AIM OF THE TASK: How many of the lines below contain "fish"? Reply with only that figure.

PROVIDED DATA:
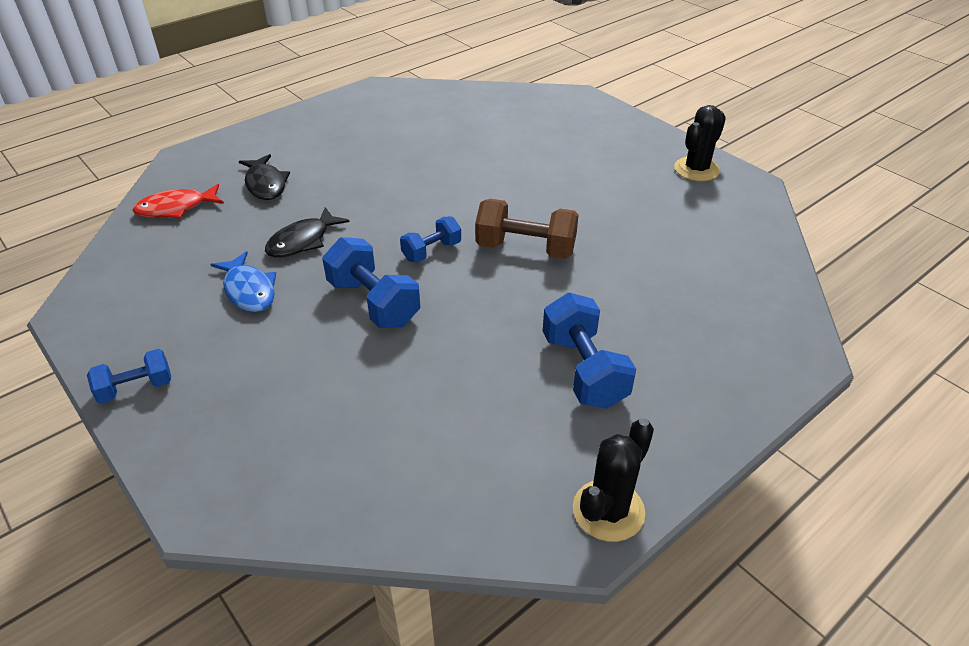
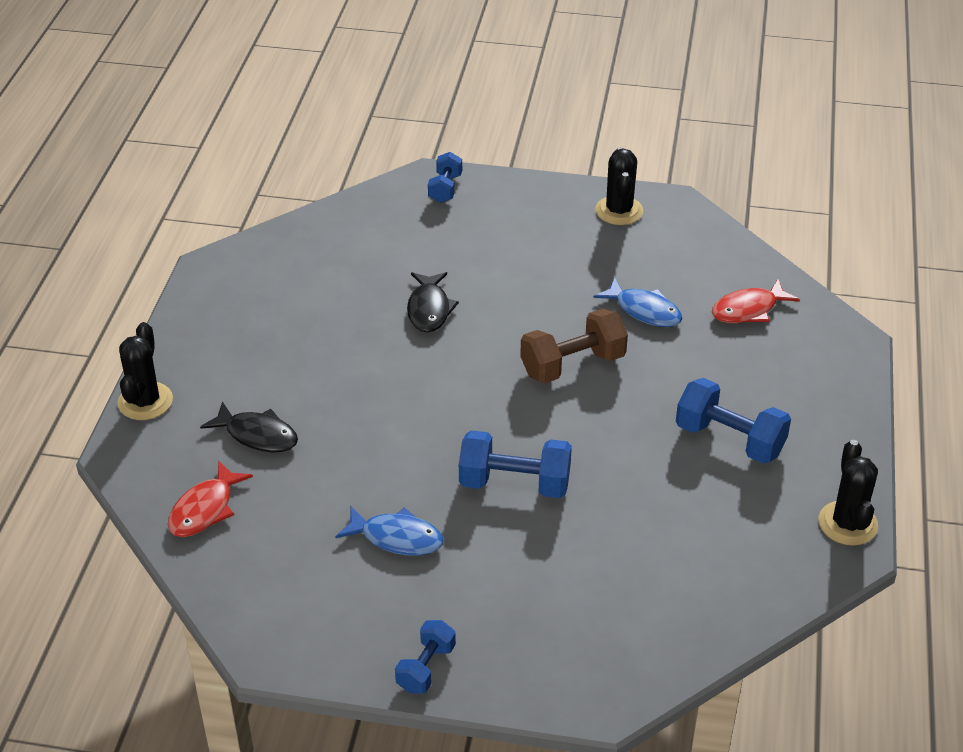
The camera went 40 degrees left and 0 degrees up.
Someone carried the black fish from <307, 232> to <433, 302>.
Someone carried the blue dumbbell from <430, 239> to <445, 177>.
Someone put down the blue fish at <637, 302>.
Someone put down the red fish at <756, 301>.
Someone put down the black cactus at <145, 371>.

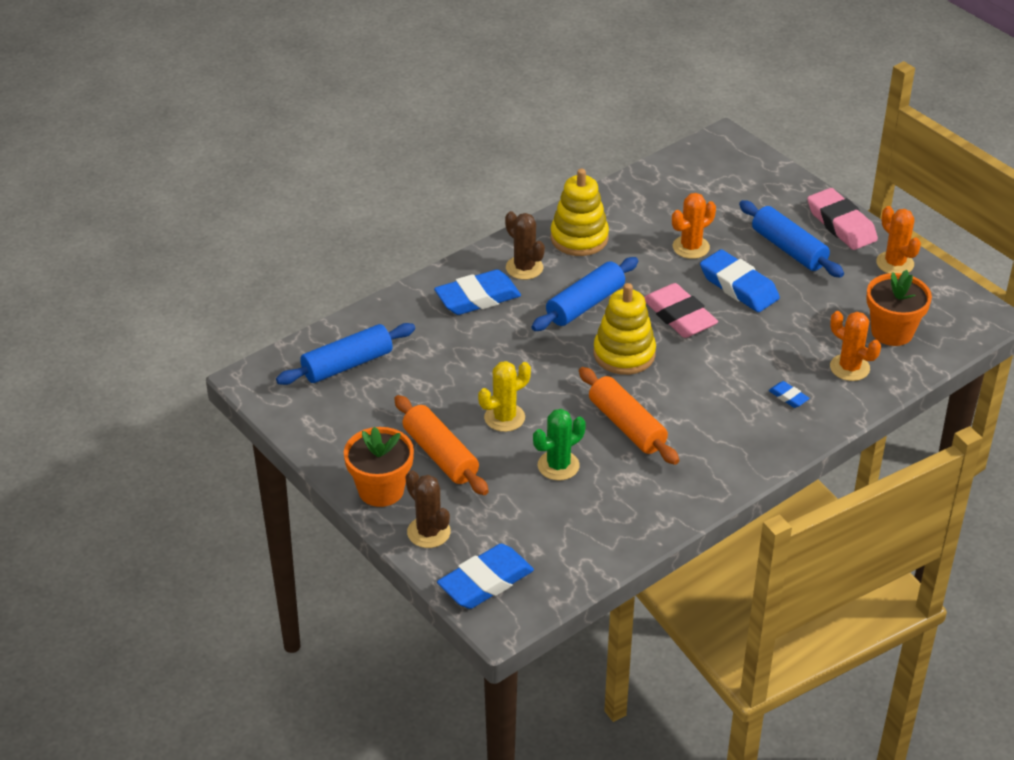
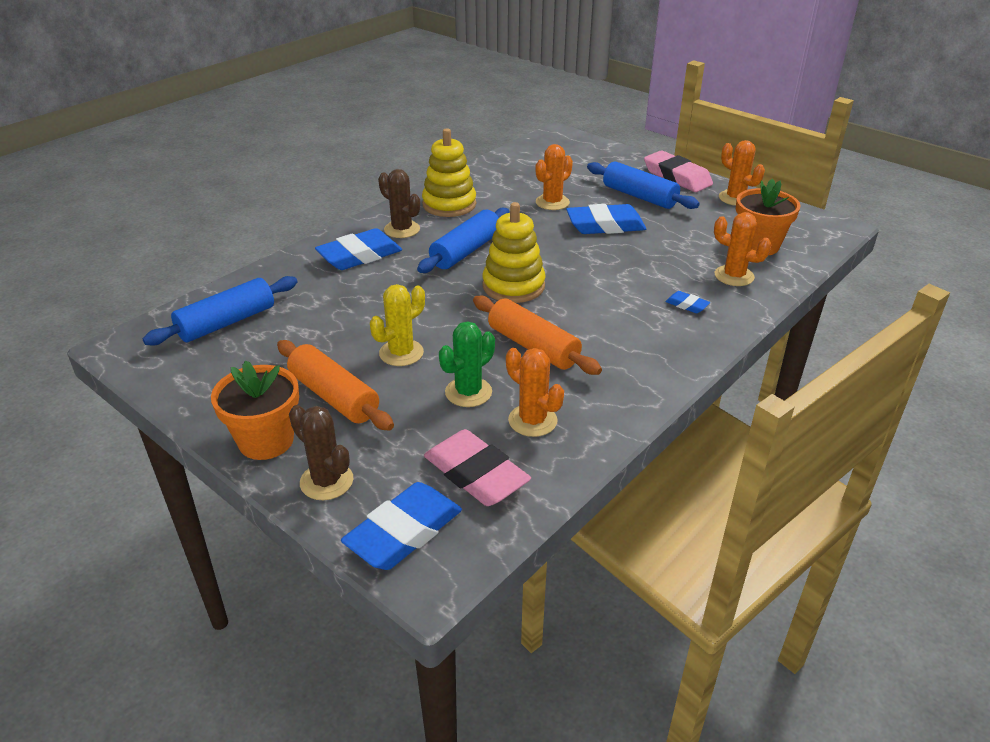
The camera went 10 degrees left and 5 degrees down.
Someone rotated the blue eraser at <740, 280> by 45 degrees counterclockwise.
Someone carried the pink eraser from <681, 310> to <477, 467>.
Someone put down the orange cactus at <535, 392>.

--

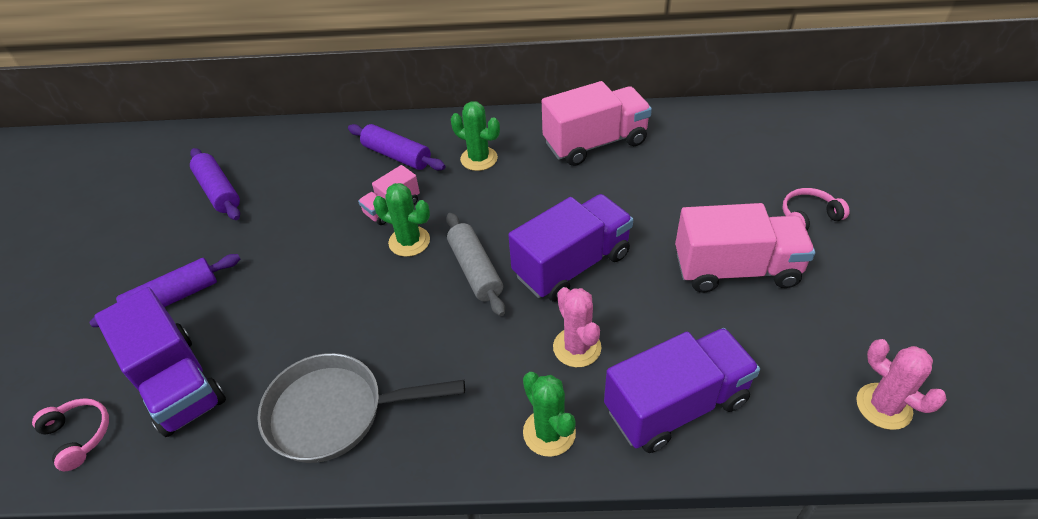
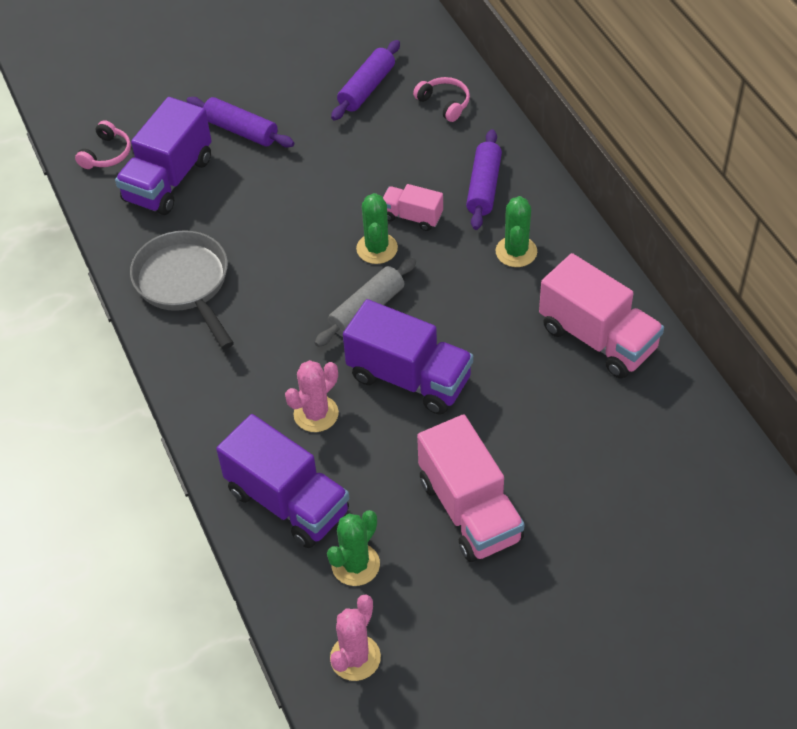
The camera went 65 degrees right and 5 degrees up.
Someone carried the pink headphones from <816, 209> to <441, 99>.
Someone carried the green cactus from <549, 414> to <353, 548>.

RESULT: 3